→ Exercise brief
Every line of the records below from the line with "C4: 10nF (GND, RAMP) -> 4.7nF (GND, RAMP)" up to and including the line with "R3: 680k (CLK, RAMP) -> 680k (EN_N, RAMP)" must be reproduced exactly, and no line outside that range.

(Records for this exercise)

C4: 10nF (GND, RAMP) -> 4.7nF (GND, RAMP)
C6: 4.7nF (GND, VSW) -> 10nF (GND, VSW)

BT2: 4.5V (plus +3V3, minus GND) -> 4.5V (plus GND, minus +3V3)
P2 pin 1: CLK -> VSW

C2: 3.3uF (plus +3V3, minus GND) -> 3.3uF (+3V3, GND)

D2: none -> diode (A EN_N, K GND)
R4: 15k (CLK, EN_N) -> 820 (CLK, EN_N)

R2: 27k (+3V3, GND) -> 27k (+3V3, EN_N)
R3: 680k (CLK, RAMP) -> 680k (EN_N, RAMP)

(End Records for this exercise)
(Records for this exercise)

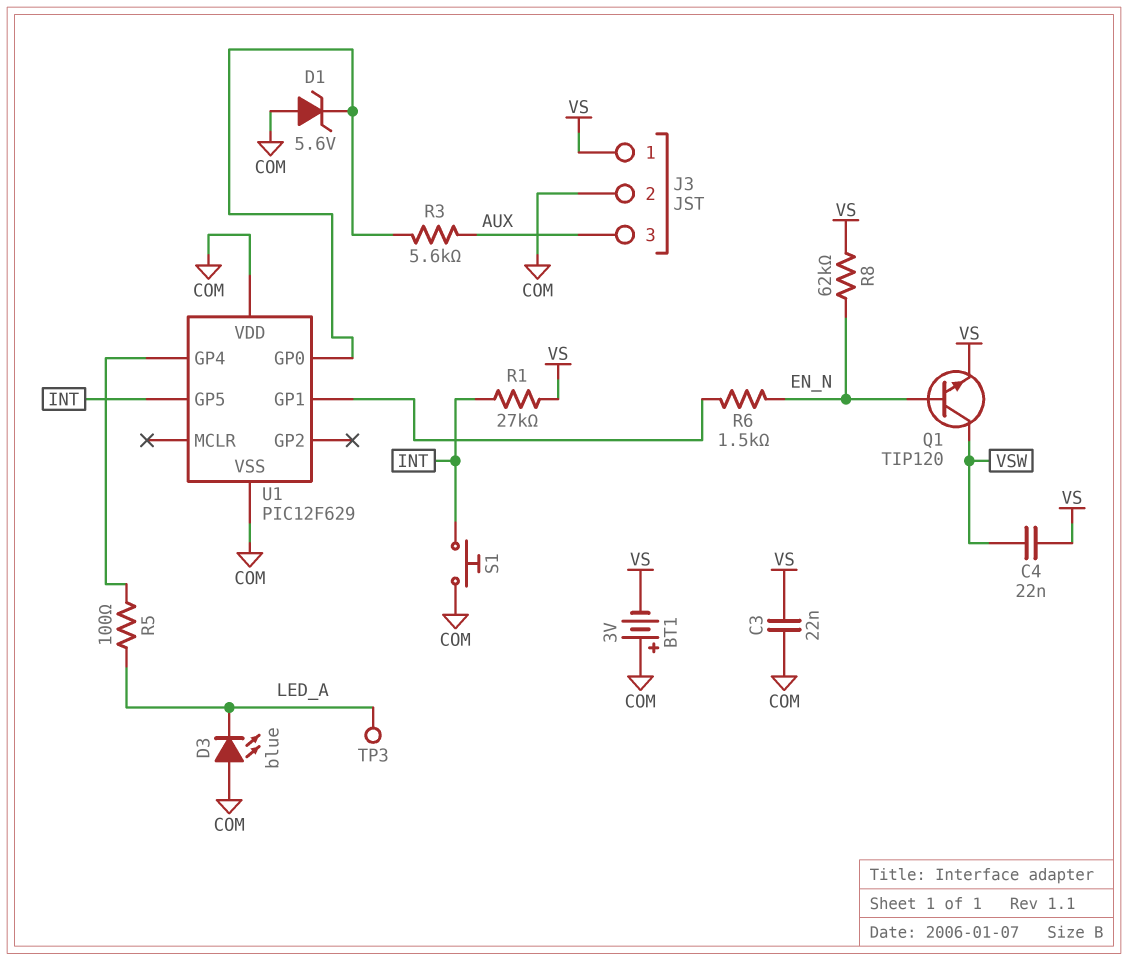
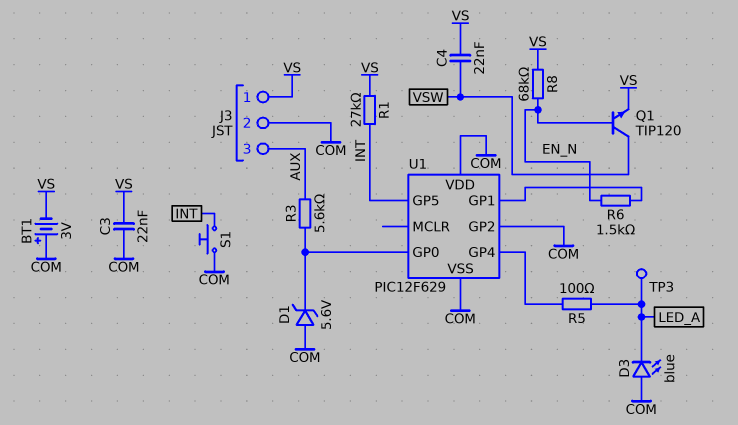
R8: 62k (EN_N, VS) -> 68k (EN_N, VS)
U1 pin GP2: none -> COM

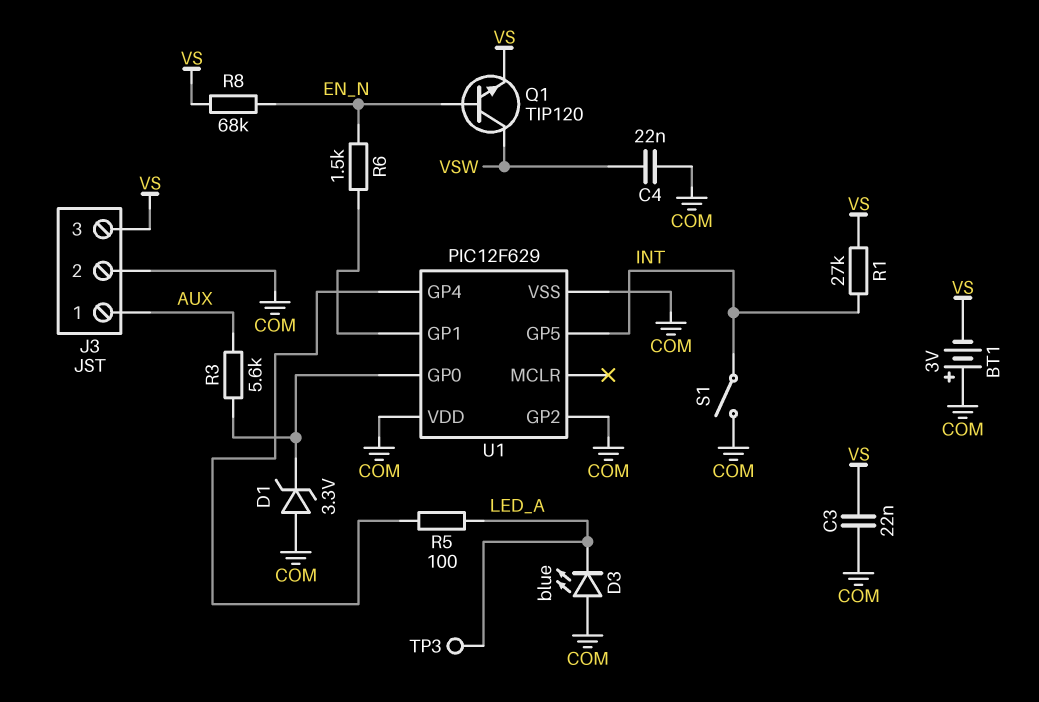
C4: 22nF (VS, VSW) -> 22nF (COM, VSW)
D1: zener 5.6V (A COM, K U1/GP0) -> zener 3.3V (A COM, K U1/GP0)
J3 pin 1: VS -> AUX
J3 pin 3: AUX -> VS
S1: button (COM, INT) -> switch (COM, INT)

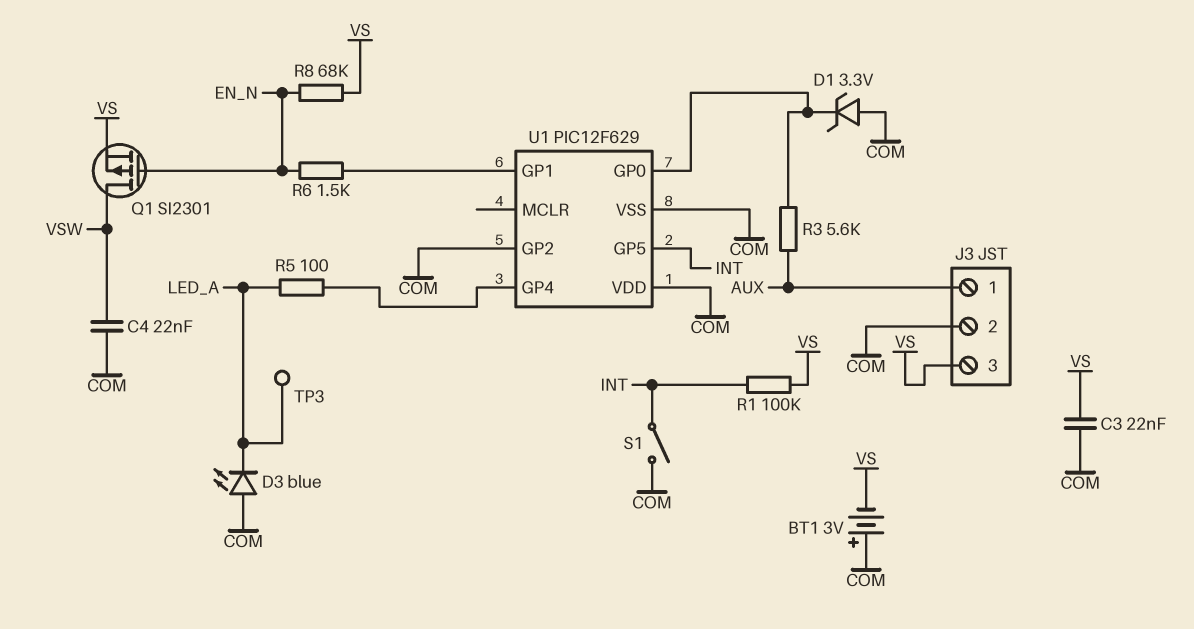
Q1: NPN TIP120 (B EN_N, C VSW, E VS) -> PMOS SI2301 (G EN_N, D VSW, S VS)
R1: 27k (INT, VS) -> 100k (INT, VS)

(End Records for this exercise)

→ Written response
C4: 10nF (GND, RAMP) -> 4.7nF (GND, RAMP)
C6: 4.7nF (GND, VSW) -> 10nF (GND, VSW)

BT2: 4.5V (plus +3V3, minus GND) -> 4.5V (plus GND, minus +3V3)
P2 pin 1: CLK -> VSW

C2: 3.3uF (plus +3V3, minus GND) -> 3.3uF (+3V3, GND)

D2: none -> diode (A EN_N, K GND)
R4: 15k (CLK, EN_N) -> 820 (CLK, EN_N)

R2: 27k (+3V3, GND) -> 27k (+3V3, EN_N)
R3: 680k (CLK, RAMP) -> 680k (EN_N, RAMP)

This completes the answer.